◆ **DESCRIPTION OF THE TASK**: Exclude all pictures, then restate the entries below word for word.

◆ **MATERIAL PROVIDED**:
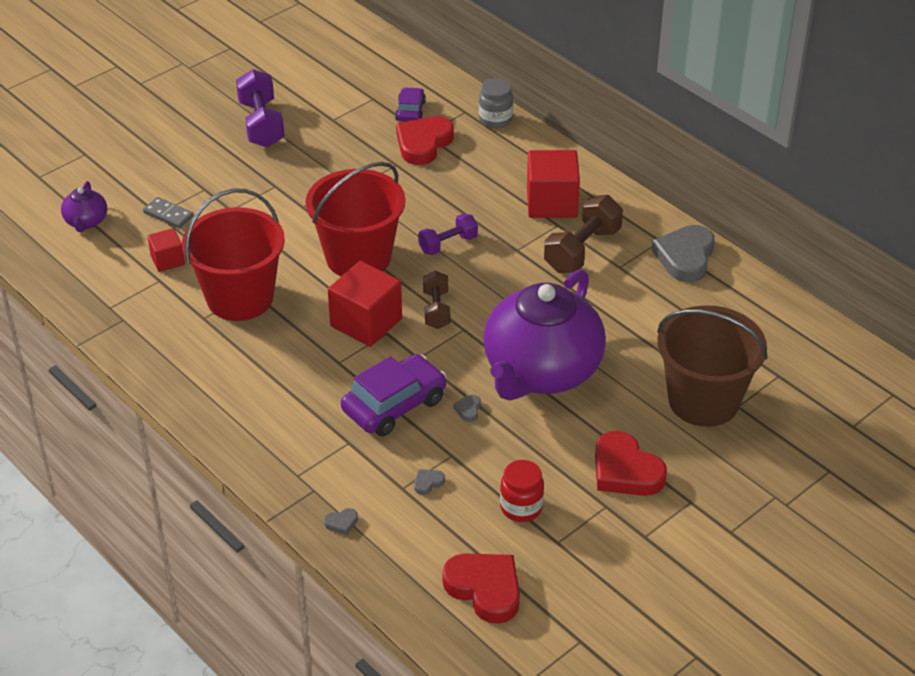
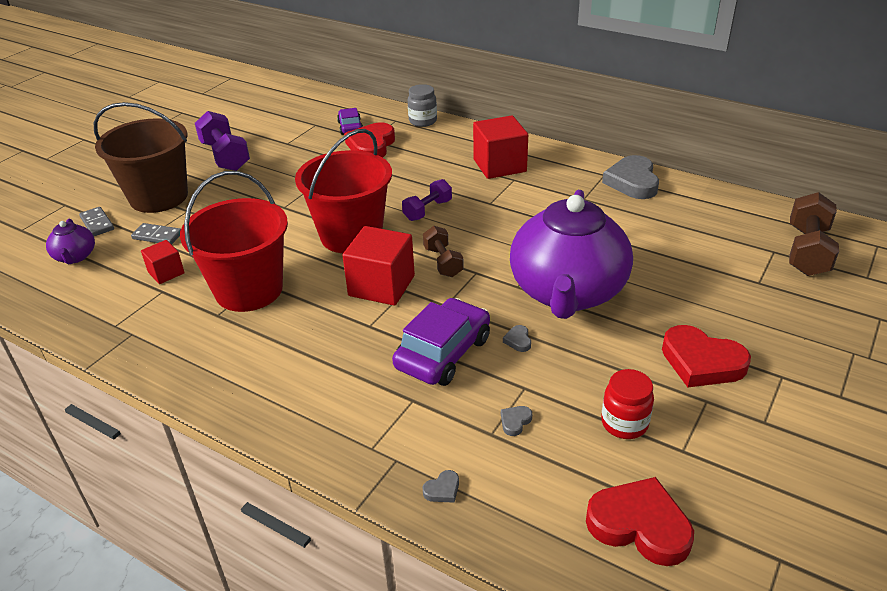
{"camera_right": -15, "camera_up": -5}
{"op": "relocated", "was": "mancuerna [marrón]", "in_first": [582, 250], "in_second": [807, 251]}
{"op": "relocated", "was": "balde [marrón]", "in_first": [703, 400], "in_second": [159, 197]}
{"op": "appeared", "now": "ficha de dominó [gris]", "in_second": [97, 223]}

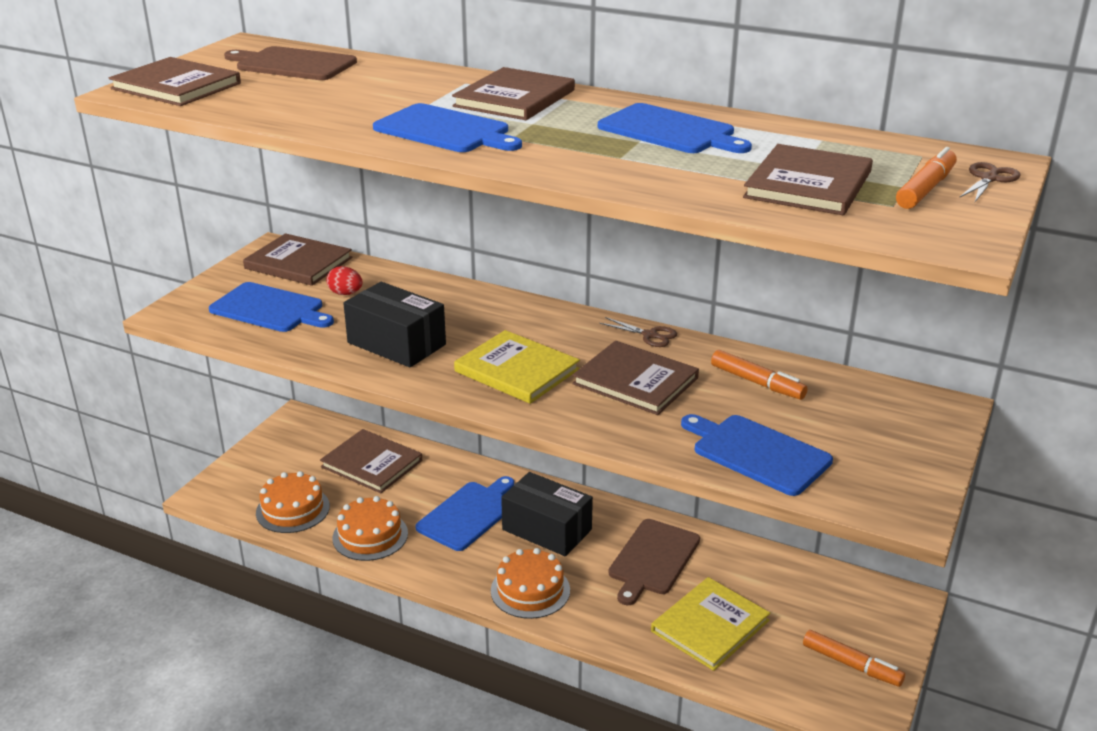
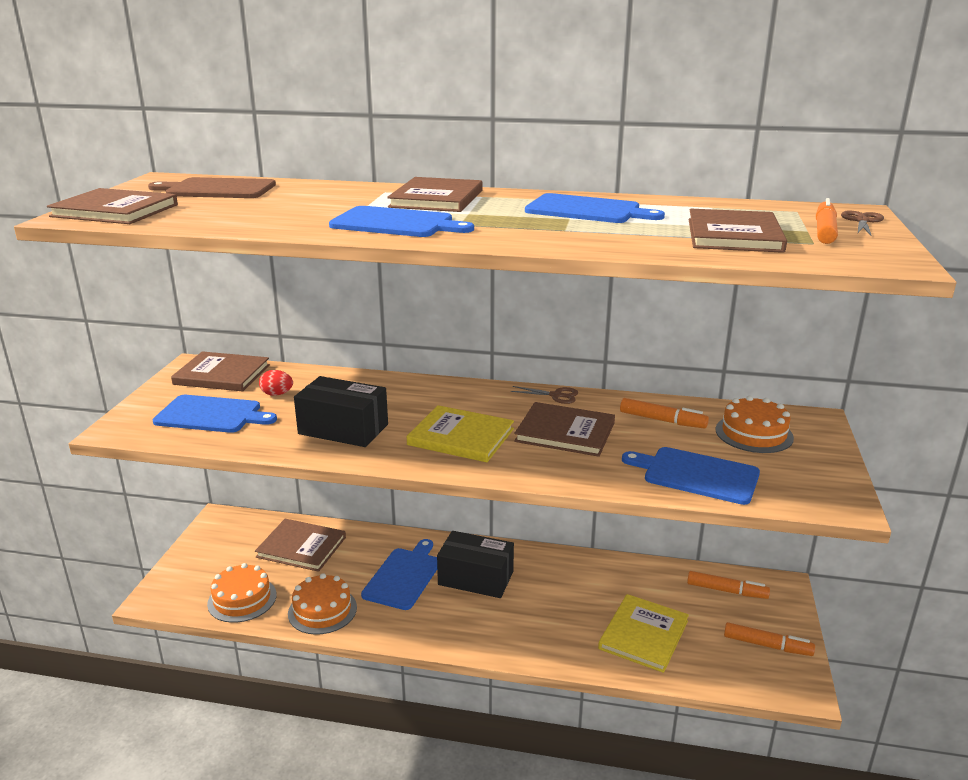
{"camera_right": -15, "camera_up": -5}
{"op": "relocated", "was": "tarta [naranja]", "in_first": [530, 590], "in_second": [754, 433]}
{"op": "missing", "was": "tabla de cortar [marrón]", "in_first": [652, 559]}
{"op": "appeared", "now": "rotulador [naranja]", "in_second": [726, 591]}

◆ **YOUR RESPONSE**:
{"camera_right": -15, "camera_up": -5}
{"op": "relocated", "was": "mancuerna [marrón]", "in_first": [582, 250], "in_second": [807, 251]}
{"op": "relocated", "was": "balde [marrón]", "in_first": [703, 400], "in_second": [159, 197]}
{"op": "appeared", "now": "ficha de dominó [gris]", "in_second": [97, 223]}

{"camera_right": -15, "camera_up": -5}
{"op": "relocated", "was": "tarta [naranja]", "in_first": [530, 590], "in_second": [754, 433]}
{"op": "missing", "was": "tabla de cortar [marrón]", "in_first": [652, 559]}
{"op": "appeared", "now": "rotulador [naranja]", "in_second": [726, 591]}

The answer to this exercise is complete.